=== DATA UNDER STUDY ===

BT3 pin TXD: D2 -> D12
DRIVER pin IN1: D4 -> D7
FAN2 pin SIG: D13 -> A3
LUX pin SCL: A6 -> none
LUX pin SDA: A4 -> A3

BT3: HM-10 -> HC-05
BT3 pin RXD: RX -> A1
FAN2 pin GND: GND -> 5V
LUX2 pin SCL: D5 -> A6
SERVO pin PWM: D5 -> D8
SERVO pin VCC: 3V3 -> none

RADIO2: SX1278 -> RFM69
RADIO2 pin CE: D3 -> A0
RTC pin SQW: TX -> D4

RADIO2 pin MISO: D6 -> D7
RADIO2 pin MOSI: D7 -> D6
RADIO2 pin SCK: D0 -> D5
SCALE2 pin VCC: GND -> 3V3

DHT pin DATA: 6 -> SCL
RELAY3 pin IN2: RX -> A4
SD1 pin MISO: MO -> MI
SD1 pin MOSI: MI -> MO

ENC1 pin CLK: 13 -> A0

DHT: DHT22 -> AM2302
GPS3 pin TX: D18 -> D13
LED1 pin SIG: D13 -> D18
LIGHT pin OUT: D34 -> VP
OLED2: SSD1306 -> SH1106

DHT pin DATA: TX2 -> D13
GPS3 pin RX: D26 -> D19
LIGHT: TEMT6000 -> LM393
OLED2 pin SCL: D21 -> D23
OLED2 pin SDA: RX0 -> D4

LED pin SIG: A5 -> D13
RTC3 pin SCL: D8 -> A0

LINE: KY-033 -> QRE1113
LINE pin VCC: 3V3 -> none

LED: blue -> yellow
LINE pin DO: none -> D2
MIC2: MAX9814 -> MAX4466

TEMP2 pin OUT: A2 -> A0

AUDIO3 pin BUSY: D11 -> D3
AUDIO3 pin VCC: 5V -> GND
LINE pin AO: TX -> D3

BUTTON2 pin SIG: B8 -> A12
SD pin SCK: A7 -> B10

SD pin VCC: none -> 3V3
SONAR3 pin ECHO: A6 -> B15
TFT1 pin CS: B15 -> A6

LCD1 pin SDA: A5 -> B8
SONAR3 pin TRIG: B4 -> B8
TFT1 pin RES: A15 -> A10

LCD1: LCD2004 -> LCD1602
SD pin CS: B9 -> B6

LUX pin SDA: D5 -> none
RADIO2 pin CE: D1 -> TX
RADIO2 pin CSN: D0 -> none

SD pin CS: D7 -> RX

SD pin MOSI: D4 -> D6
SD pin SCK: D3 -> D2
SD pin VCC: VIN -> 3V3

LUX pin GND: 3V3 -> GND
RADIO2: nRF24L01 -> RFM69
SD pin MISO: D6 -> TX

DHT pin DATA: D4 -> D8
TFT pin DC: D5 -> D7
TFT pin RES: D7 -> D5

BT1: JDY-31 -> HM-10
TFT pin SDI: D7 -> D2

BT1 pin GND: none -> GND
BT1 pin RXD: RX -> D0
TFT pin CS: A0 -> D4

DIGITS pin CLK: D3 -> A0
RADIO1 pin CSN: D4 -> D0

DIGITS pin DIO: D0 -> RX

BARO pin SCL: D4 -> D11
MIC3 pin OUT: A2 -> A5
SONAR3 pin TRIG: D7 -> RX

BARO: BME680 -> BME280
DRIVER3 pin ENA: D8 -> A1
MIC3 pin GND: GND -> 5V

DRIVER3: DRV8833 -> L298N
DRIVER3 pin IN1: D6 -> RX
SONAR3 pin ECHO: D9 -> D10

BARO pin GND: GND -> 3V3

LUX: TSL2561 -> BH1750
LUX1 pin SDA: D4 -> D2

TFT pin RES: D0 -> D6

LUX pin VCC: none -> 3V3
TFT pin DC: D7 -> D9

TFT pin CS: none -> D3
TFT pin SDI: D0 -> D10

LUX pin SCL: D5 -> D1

===

| EXERCISE DESCRIPTION |
Looking back over the data above, restate word for word the lines that begin at the line with "BUTTON2 pin SIG: B8 -> A12" and end at the line with "SONAR3 pin TRIG: D7 -> RX", inclusive.

| FINISHED EXERCISE |
BUTTON2 pin SIG: B8 -> A12
SD pin SCK: A7 -> B10

SD pin VCC: none -> 3V3
SONAR3 pin ECHO: A6 -> B15
TFT1 pin CS: B15 -> A6

LCD1 pin SDA: A5 -> B8
SONAR3 pin TRIG: B4 -> B8
TFT1 pin RES: A15 -> A10

LCD1: LCD2004 -> LCD1602
SD pin CS: B9 -> B6

LUX pin SDA: D5 -> none
RADIO2 pin CE: D1 -> TX
RADIO2 pin CSN: D0 -> none

SD pin CS: D7 -> RX

SD pin MOSI: D4 -> D6
SD pin SCK: D3 -> D2
SD pin VCC: VIN -> 3V3

LUX pin GND: 3V3 -> GND
RADIO2: nRF24L01 -> RFM69
SD pin MISO: D6 -> TX

DHT pin DATA: D4 -> D8
TFT pin DC: D5 -> D7
TFT pin RES: D7 -> D5

BT1: JDY-31 -> HM-10
TFT pin SDI: D7 -> D2

BT1 pin GND: none -> GND
BT1 pin RXD: RX -> D0
TFT pin CS: A0 -> D4

DIGITS pin CLK: D3 -> A0
RADIO1 pin CSN: D4 -> D0

DIGITS pin DIO: D0 -> RX

BARO pin SCL: D4 -> D11
MIC3 pin OUT: A2 -> A5
SONAR3 pin TRIG: D7 -> RX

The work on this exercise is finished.